What the exercise asks: In the entries that follow, the lines from the one with "green pot [89,284,153,329]" through the one with "orange dumbbell [543,445,604,489]" are the ones to write out, exactly and with both ends included. Nothing else should appear.

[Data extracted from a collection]
—————
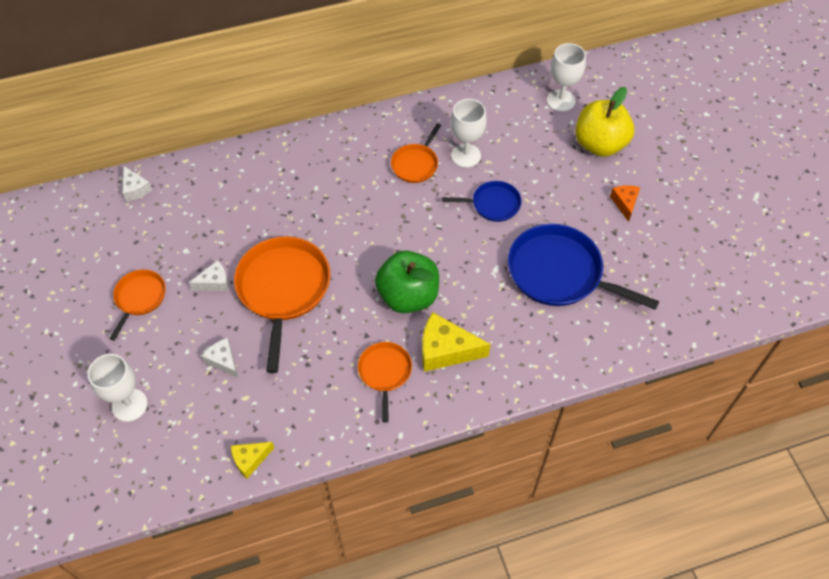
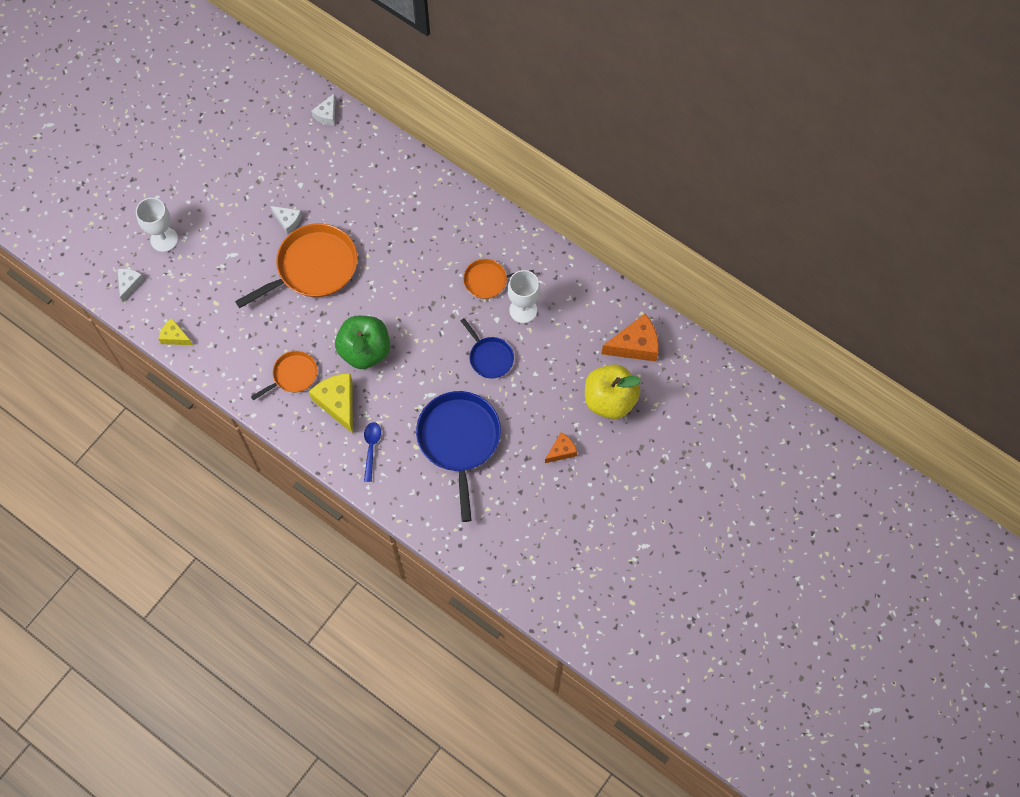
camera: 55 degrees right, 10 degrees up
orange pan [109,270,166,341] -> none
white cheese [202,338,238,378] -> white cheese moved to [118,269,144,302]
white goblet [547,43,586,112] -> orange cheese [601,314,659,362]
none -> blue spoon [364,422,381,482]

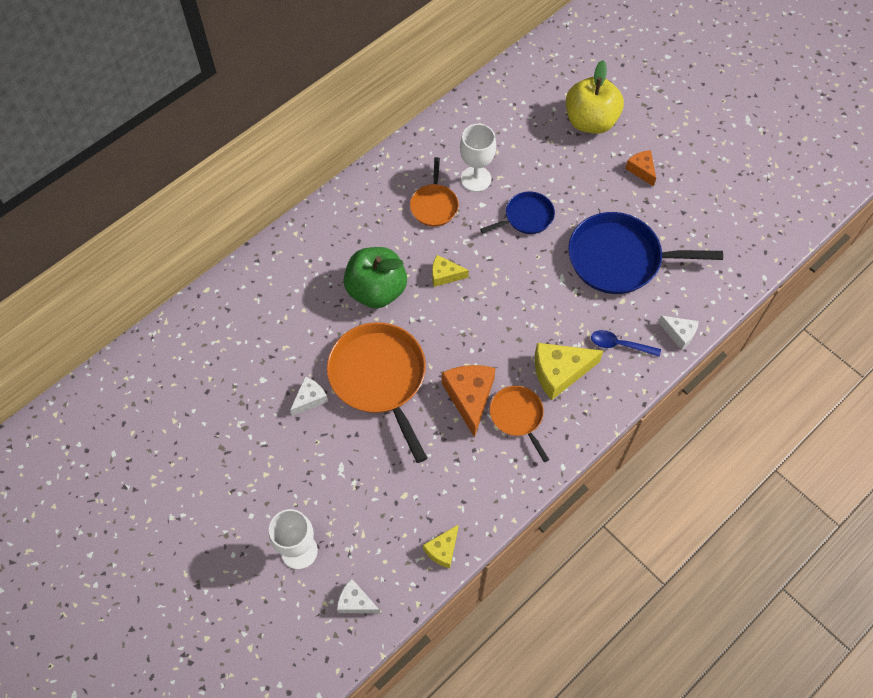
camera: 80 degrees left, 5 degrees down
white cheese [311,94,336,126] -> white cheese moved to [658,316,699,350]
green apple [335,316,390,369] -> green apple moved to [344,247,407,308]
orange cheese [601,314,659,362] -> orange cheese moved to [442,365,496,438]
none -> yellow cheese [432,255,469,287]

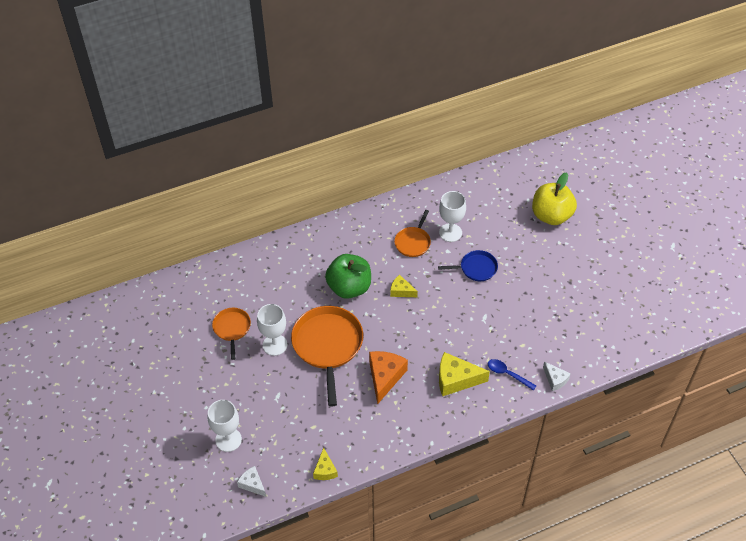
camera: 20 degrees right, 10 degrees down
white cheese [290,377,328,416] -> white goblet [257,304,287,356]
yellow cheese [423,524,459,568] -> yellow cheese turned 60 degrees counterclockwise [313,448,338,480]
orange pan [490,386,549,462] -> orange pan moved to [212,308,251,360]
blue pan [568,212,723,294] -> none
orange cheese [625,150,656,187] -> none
—————
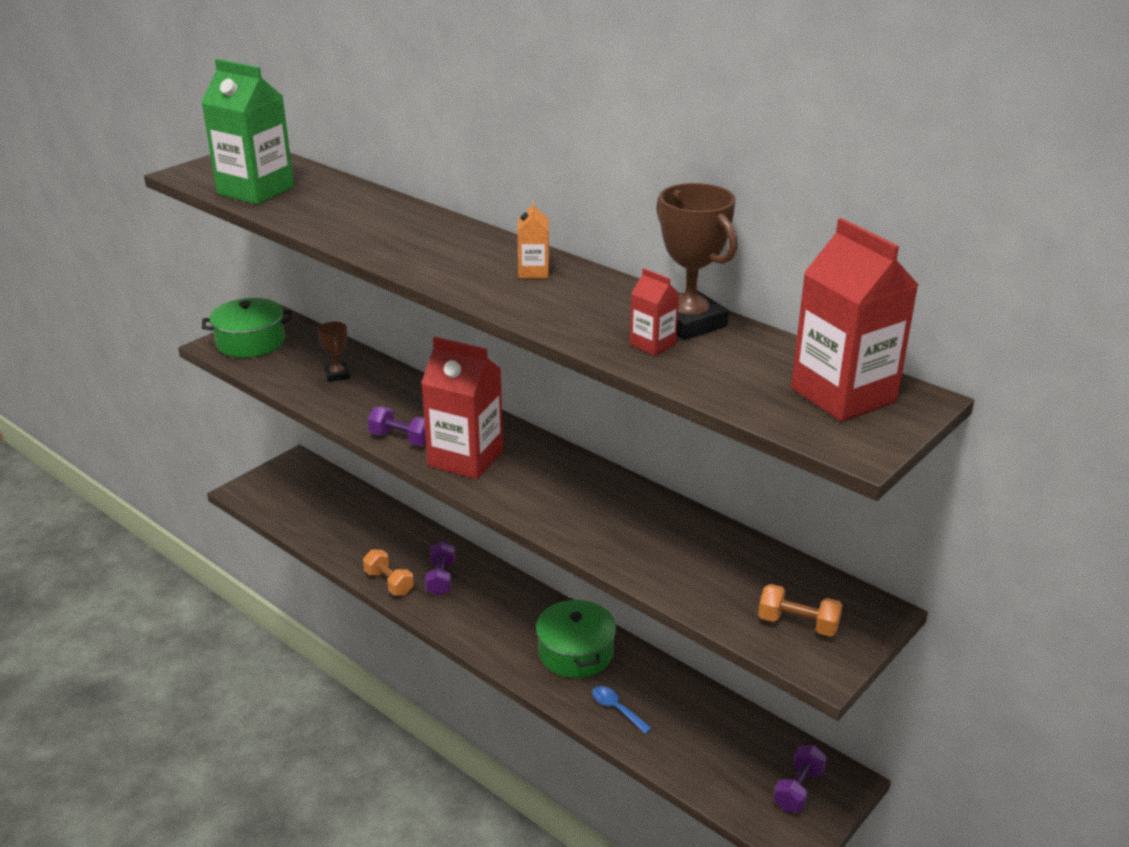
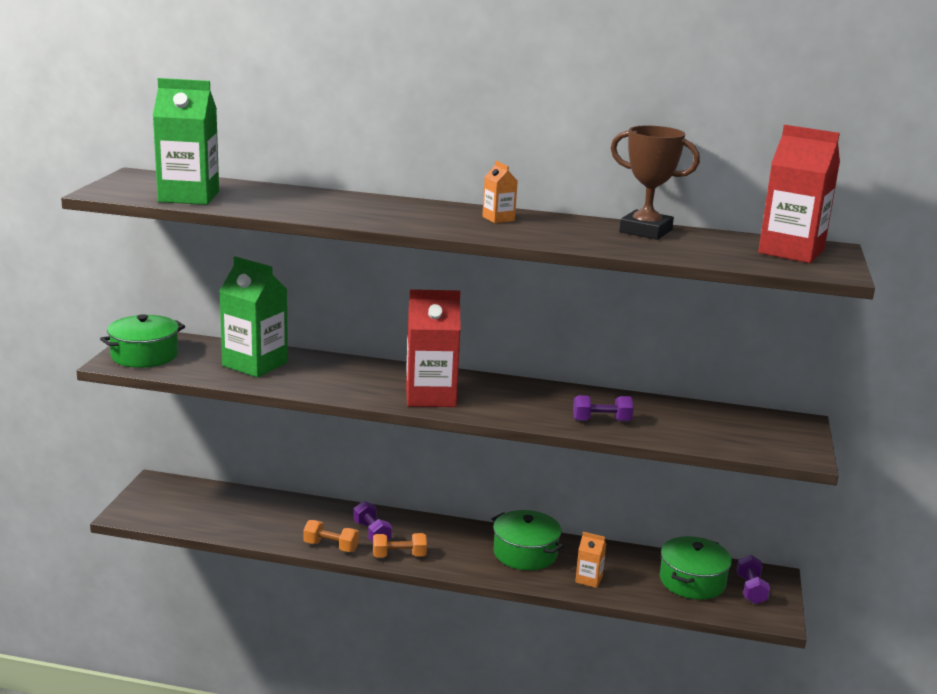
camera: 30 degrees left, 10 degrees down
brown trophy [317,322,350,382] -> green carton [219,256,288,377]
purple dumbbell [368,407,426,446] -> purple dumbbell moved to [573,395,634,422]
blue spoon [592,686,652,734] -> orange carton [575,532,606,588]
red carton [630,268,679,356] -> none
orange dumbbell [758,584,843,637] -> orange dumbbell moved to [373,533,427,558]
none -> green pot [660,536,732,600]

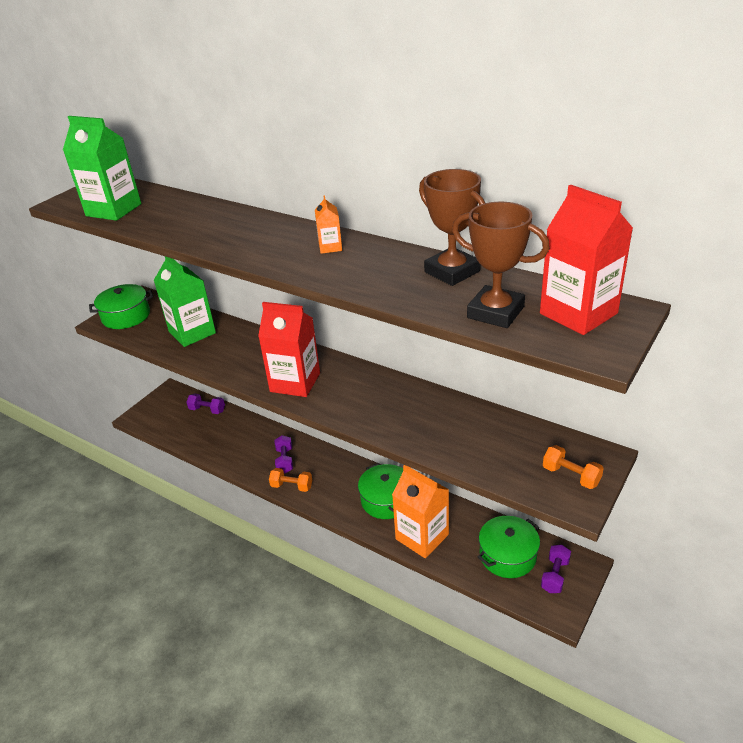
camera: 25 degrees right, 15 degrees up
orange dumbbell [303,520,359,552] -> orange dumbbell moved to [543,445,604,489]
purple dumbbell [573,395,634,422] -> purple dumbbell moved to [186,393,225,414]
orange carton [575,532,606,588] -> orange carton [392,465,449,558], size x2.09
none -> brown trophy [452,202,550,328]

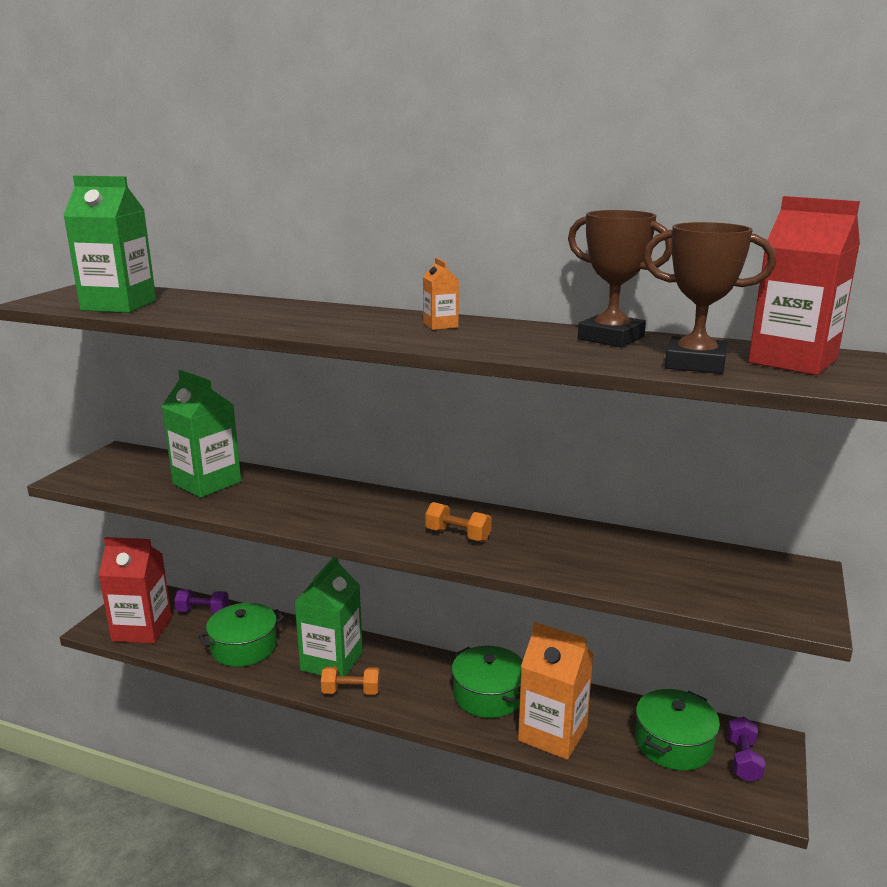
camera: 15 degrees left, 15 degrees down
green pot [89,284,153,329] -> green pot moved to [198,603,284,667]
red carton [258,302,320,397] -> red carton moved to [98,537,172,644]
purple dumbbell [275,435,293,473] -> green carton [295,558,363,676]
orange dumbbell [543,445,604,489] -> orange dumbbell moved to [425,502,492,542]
—————
Result of the task:
green pot [89,284,153,329] -> green pot moved to [198,603,284,667]
red carton [258,302,320,397] -> red carton moved to [98,537,172,644]
purple dumbbell [275,435,293,473] -> green carton [295,558,363,676]
orange dumbbell [543,445,604,489] -> orange dumbbell moved to [425,502,492,542]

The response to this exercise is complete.